=== What the task requires ===
Copy the records below word for word. Stop after the line that contains "R1: 36k (GND, PROG) -> 36k (PROG, VCC)".
(Information supplied begins)
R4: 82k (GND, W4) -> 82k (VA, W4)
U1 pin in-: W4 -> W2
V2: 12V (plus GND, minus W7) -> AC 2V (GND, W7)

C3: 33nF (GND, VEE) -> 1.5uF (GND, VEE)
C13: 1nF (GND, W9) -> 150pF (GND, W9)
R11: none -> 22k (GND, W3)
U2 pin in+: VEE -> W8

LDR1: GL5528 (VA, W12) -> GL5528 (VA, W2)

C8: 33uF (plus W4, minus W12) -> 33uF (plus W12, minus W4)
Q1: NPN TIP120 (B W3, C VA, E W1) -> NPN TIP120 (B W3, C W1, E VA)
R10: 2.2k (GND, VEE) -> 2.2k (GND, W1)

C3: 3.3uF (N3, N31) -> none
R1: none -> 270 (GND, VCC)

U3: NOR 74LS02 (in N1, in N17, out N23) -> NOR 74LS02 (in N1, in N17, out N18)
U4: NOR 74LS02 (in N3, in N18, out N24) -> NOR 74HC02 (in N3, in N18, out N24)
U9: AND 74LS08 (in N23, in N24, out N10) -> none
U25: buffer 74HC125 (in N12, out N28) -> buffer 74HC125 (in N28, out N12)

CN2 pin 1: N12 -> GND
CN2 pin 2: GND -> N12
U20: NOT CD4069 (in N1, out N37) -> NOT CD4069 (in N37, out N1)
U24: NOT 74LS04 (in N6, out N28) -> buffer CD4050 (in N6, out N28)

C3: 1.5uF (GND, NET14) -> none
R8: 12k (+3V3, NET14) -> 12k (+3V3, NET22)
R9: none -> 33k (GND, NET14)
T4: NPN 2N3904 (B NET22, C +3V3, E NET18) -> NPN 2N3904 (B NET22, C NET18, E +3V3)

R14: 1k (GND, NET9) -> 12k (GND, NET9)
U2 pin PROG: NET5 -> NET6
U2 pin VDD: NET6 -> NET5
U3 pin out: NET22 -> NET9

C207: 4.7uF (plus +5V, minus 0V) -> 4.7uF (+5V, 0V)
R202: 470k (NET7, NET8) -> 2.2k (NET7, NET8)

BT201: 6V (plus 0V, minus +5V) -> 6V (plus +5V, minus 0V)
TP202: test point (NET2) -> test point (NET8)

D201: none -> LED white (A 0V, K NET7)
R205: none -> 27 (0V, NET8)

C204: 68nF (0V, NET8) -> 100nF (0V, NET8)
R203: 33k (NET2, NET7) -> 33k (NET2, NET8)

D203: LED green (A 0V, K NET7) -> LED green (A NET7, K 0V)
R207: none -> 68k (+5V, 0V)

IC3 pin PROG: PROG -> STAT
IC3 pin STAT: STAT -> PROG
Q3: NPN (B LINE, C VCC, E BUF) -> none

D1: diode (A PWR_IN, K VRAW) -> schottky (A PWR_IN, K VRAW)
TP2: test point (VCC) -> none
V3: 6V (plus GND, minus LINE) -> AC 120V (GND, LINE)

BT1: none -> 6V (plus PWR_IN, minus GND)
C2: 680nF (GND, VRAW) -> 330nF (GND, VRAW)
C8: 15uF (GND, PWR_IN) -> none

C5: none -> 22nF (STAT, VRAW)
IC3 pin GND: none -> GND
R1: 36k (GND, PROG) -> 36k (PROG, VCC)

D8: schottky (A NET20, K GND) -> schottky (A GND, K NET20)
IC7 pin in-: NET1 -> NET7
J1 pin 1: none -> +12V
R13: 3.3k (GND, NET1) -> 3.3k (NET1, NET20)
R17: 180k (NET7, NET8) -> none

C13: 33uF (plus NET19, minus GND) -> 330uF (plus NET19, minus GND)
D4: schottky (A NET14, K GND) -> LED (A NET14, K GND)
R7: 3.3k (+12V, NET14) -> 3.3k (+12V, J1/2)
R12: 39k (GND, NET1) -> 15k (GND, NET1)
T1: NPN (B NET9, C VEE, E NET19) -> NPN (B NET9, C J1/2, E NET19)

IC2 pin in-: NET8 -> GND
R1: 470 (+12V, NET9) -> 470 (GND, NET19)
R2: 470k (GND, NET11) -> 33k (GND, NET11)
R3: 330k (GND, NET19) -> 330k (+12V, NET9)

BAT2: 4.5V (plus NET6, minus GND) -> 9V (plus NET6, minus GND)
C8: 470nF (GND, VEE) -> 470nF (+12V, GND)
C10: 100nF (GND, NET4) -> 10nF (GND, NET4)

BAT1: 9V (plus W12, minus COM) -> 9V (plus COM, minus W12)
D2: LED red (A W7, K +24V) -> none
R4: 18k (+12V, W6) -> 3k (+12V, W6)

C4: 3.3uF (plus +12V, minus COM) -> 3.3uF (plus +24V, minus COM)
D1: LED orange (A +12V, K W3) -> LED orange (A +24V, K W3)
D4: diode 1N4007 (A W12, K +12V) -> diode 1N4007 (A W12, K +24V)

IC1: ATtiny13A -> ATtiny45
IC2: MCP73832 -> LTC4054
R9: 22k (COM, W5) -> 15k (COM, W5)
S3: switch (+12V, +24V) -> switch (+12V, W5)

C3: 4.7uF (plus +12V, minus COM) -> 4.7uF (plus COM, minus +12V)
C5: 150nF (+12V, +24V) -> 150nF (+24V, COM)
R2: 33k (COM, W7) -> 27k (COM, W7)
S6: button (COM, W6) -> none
(Information supplied ends)
=== Result for this task ===
R4: 82k (GND, W4) -> 82k (VA, W4)
U1 pin in-: W4 -> W2
V2: 12V (plus GND, minus W7) -> AC 2V (GND, W7)

C3: 33nF (GND, VEE) -> 1.5uF (GND, VEE)
C13: 1nF (GND, W9) -> 150pF (GND, W9)
R11: none -> 22k (GND, W3)
U2 pin in+: VEE -> W8

LDR1: GL5528 (VA, W12) -> GL5528 (VA, W2)

C8: 33uF (plus W4, minus W12) -> 33uF (plus W12, minus W4)
Q1: NPN TIP120 (B W3, C VA, E W1) -> NPN TIP120 (B W3, C W1, E VA)
R10: 2.2k (GND, VEE) -> 2.2k (GND, W1)

C3: 3.3uF (N3, N31) -> none
R1: none -> 270 (GND, VCC)

U3: NOR 74LS02 (in N1, in N17, out N23) -> NOR 74LS02 (in N1, in N17, out N18)
U4: NOR 74LS02 (in N3, in N18, out N24) -> NOR 74HC02 (in N3, in N18, out N24)
U9: AND 74LS08 (in N23, in N24, out N10) -> none
U25: buffer 74HC125 (in N12, out N28) -> buffer 74HC125 (in N28, out N12)

CN2 pin 1: N12 -> GND
CN2 pin 2: GND -> N12
U20: NOT CD4069 (in N1, out N37) -> NOT CD4069 (in N37, out N1)
U24: NOT 74LS04 (in N6, out N28) -> buffer CD4050 (in N6, out N28)

C3: 1.5uF (GND, NET14) -> none
R8: 12k (+3V3, NET14) -> 12k (+3V3, NET22)
R9: none -> 33k (GND, NET14)
T4: NPN 2N3904 (B NET22, C +3V3, E NET18) -> NPN 2N3904 (B NET22, C NET18, E +3V3)

R14: 1k (GND, NET9) -> 12k (GND, NET9)
U2 pin PROG: NET5 -> NET6
U2 pin VDD: NET6 -> NET5
U3 pin out: NET22 -> NET9

C207: 4.7uF (plus +5V, minus 0V) -> 4.7uF (+5V, 0V)
R202: 470k (NET7, NET8) -> 2.2k (NET7, NET8)

BT201: 6V (plus 0V, minus +5V) -> 6V (plus +5V, minus 0V)
TP202: test point (NET2) -> test point (NET8)

D201: none -> LED white (A 0V, K NET7)
R205: none -> 27 (0V, NET8)

C204: 68nF (0V, NET8) -> 100nF (0V, NET8)
R203: 33k (NET2, NET7) -> 33k (NET2, NET8)

D203: LED green (A 0V, K NET7) -> LED green (A NET7, K 0V)
R207: none -> 68k (+5V, 0V)

IC3 pin PROG: PROG -> STAT
IC3 pin STAT: STAT -> PROG
Q3: NPN (B LINE, C VCC, E BUF) -> none

D1: diode (A PWR_IN, K VRAW) -> schottky (A PWR_IN, K VRAW)
TP2: test point (VCC) -> none
V3: 6V (plus GND, minus LINE) -> AC 120V (GND, LINE)

BT1: none -> 6V (plus PWR_IN, minus GND)
C2: 680nF (GND, VRAW) -> 330nF (GND, VRAW)
C8: 15uF (GND, PWR_IN) -> none

C5: none -> 22nF (STAT, VRAW)
IC3 pin GND: none -> GND
R1: 36k (GND, PROG) -> 36k (PROG, VCC)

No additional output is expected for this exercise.